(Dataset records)

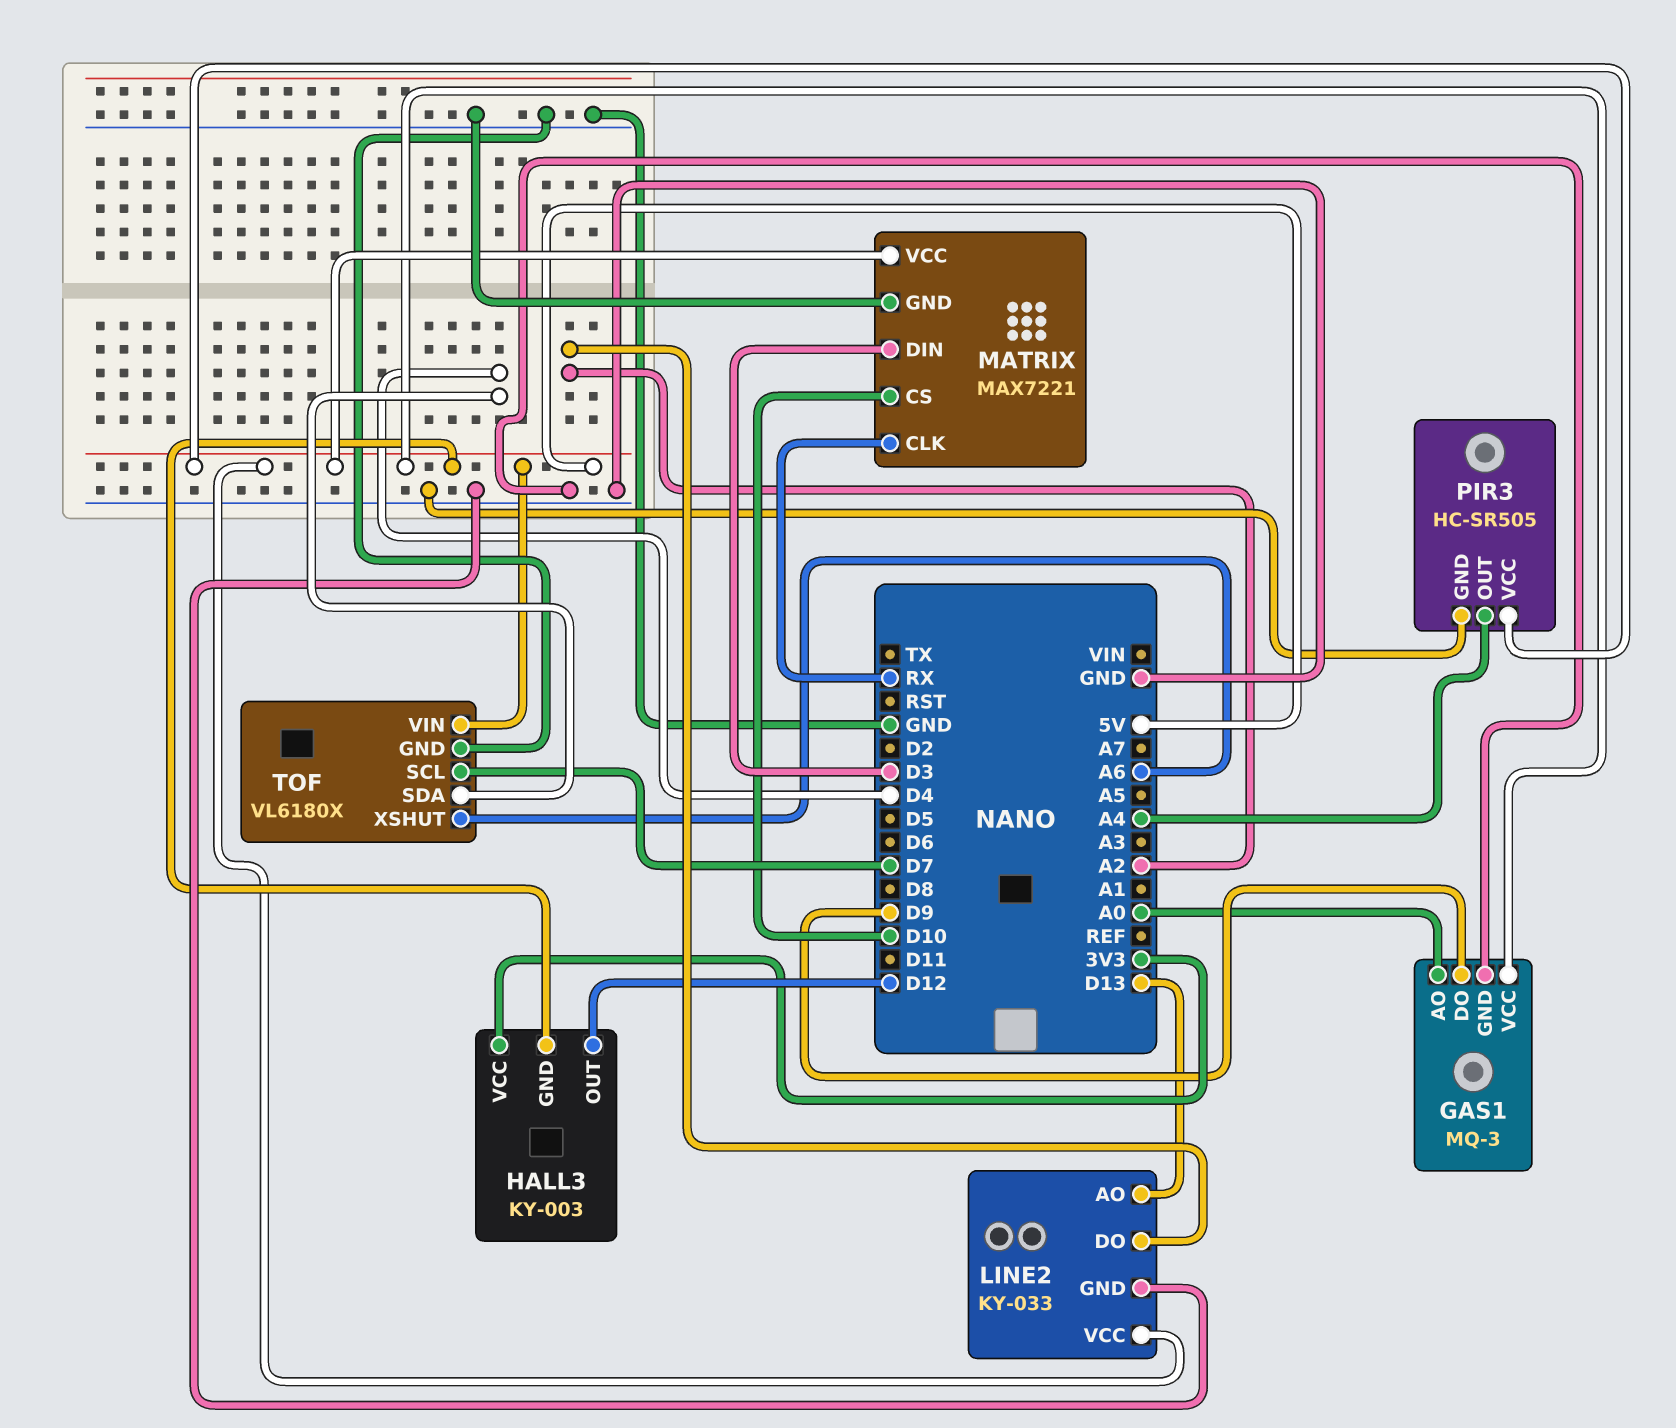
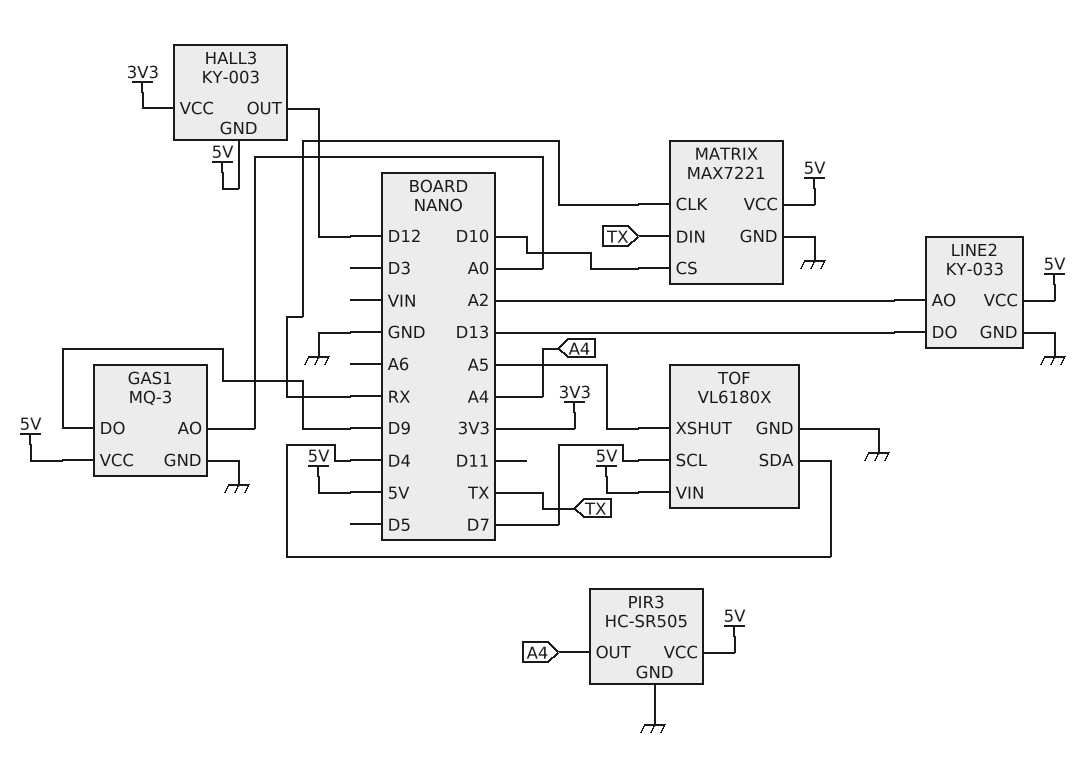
LINE2 pin AO: D13 -> A2
LINE2 pin DO: A2 -> D13
MATRIX pin DIN: D3 -> TX
TOF pin XSHUT: A6 -> A5

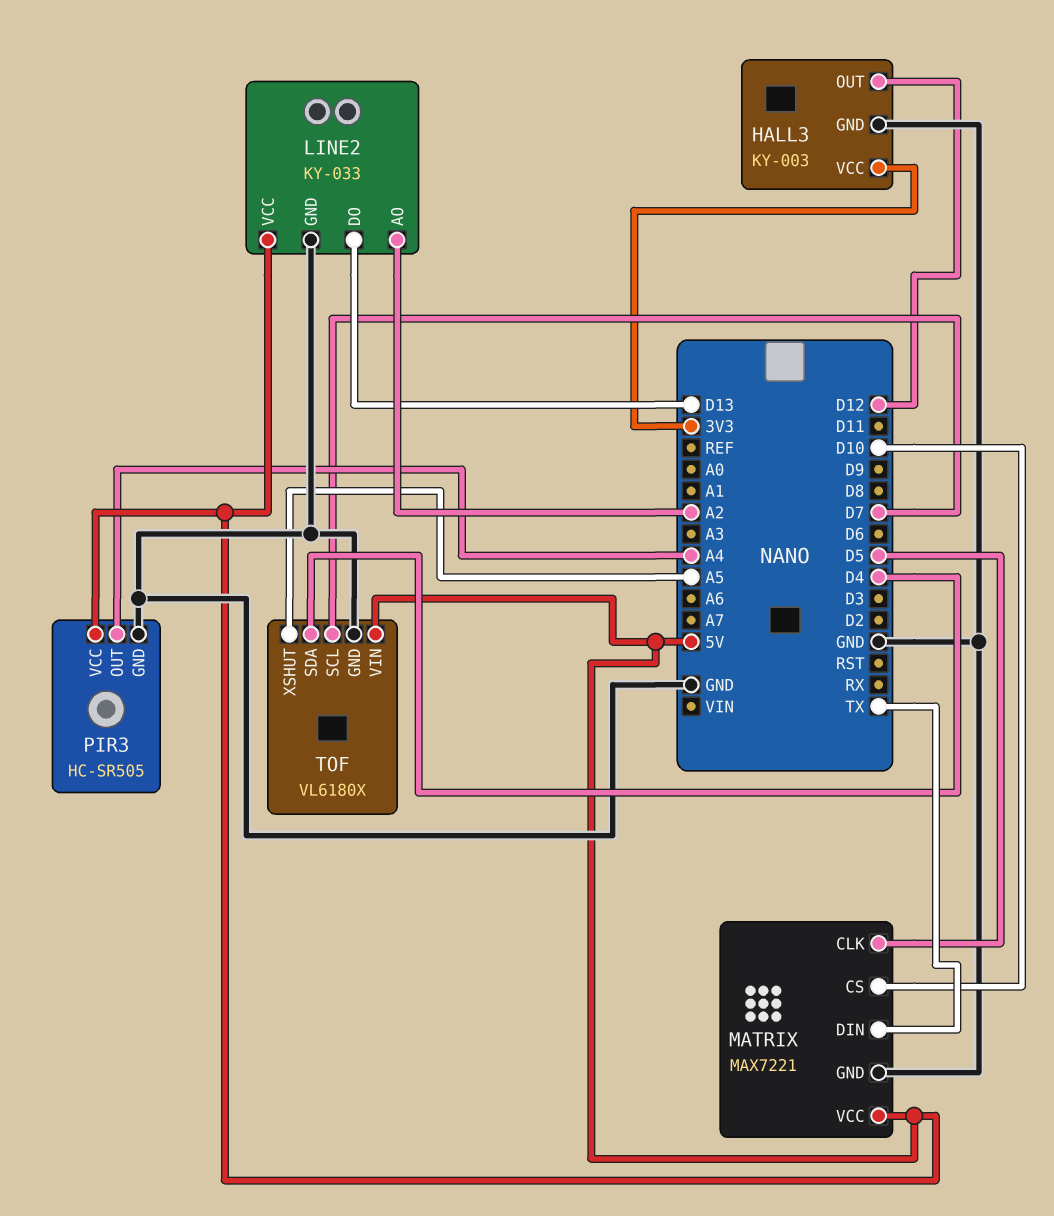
GAS1: MQ-3 -> none
GAS1 pin AO: A0 -> none
GAS1 pin DO: D9 -> none
GAS1 pin GND: GND -> none
GAS1 pin VCC: 5V -> none
HALL3 pin GND: 5V -> GND
MATRIX pin CLK: RX -> D5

> **What is expected**
Set down the data above verbatim, omitting every image.

> **Output for this exercise**
LINE2 pin AO: D13 -> A2
LINE2 pin DO: A2 -> D13
MATRIX pin DIN: D3 -> TX
TOF pin XSHUT: A6 -> A5

GAS1: MQ-3 -> none
GAS1 pin AO: A0 -> none
GAS1 pin DO: D9 -> none
GAS1 pin GND: GND -> none
GAS1 pin VCC: 5V -> none
HALL3 pin GND: 5V -> GND
MATRIX pin CLK: RX -> D5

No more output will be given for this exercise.